Before and after coordinates:
__________

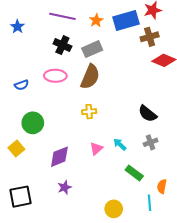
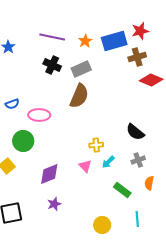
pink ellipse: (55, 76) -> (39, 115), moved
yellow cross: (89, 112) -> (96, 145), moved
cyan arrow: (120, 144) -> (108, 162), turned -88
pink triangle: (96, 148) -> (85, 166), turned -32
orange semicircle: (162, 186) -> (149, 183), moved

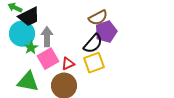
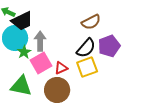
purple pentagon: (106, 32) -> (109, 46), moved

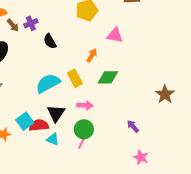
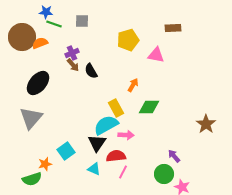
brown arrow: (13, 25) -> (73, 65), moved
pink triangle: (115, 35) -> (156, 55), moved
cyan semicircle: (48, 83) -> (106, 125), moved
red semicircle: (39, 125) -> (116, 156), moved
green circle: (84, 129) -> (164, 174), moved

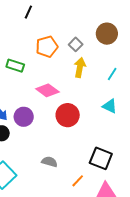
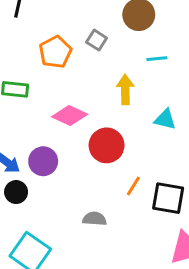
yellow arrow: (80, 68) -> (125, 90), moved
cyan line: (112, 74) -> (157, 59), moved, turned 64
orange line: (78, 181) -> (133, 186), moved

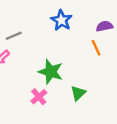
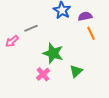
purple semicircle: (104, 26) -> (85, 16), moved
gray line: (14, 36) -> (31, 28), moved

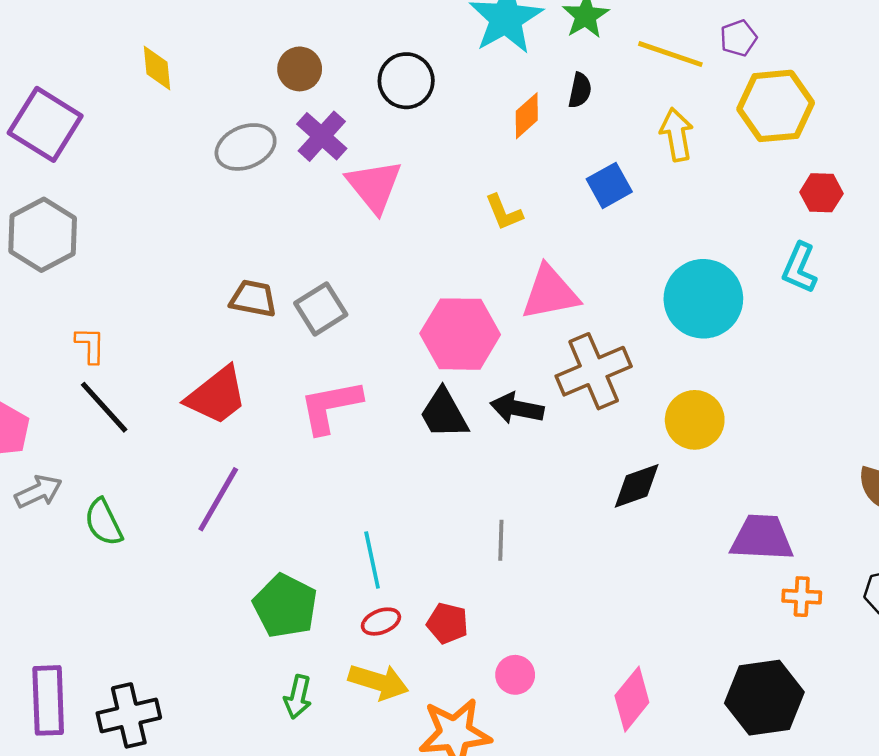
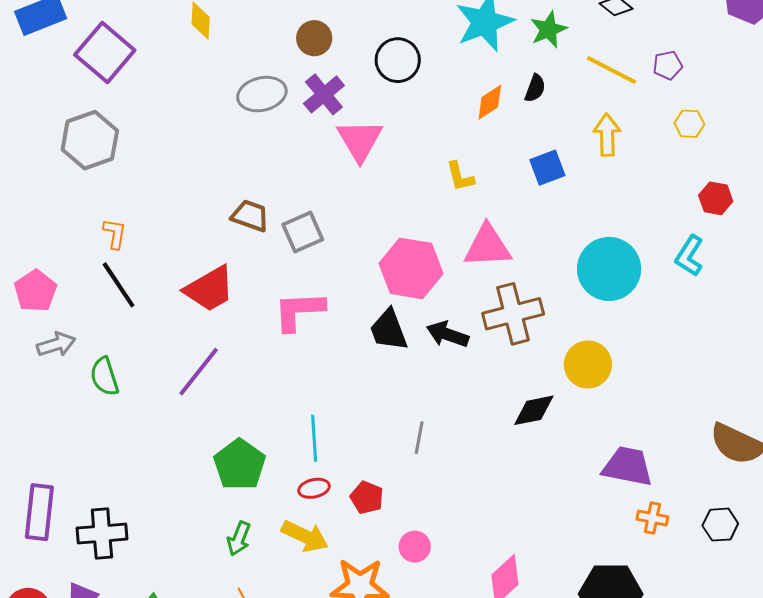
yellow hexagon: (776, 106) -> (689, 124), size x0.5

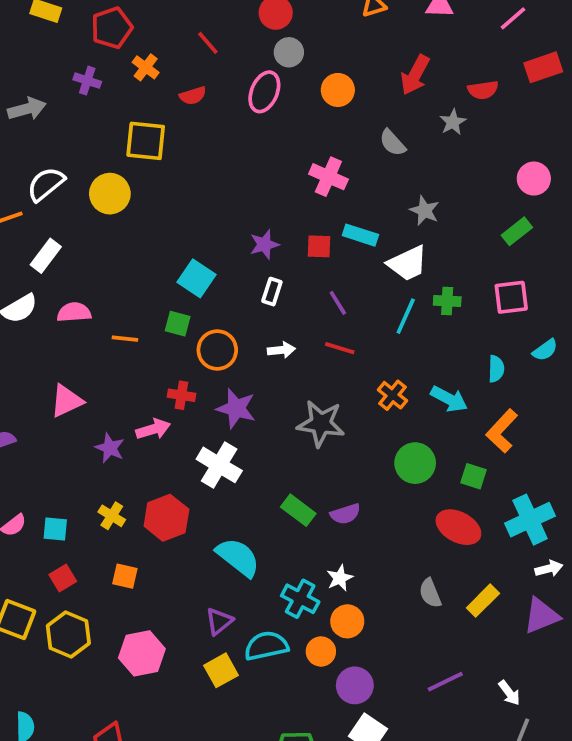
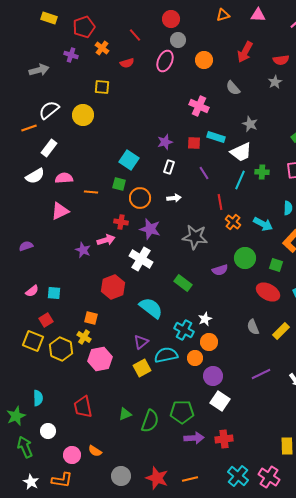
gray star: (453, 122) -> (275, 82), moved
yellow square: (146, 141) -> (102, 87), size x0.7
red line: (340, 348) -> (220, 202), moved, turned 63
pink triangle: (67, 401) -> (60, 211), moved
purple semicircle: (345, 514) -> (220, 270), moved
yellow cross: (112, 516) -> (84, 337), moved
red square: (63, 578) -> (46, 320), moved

__________

## [Exercise details]
The required output is each record above, reproduced exactly, without its pictures.

## [Result of the task]
pink ellipse: (55, 76) -> (39, 115), moved
yellow cross: (89, 112) -> (96, 145), moved
cyan arrow: (120, 144) -> (108, 162), turned -88
pink triangle: (96, 148) -> (85, 166), turned -32
orange semicircle: (162, 186) -> (149, 183), moved

purple pentagon: (106, 32) -> (109, 46), moved

brown arrow: (13, 25) -> (73, 65), moved
pink triangle: (115, 35) -> (156, 55), moved
cyan semicircle: (48, 83) -> (106, 125), moved
red semicircle: (39, 125) -> (116, 156), moved
green circle: (84, 129) -> (164, 174), moved

yellow arrow: (80, 68) -> (125, 90), moved
cyan line: (112, 74) -> (157, 59), moved, turned 64
orange line: (78, 181) -> (133, 186), moved

purple semicircle: (104, 26) -> (85, 16), moved
gray line: (14, 36) -> (31, 28), moved

yellow hexagon: (776, 106) -> (689, 124), size x0.5

gray star: (453, 122) -> (275, 82), moved
yellow square: (146, 141) -> (102, 87), size x0.7
red line: (340, 348) -> (220, 202), moved, turned 63
pink triangle: (67, 401) -> (60, 211), moved
purple semicircle: (345, 514) -> (220, 270), moved
yellow cross: (112, 516) -> (84, 337), moved
red square: (63, 578) -> (46, 320), moved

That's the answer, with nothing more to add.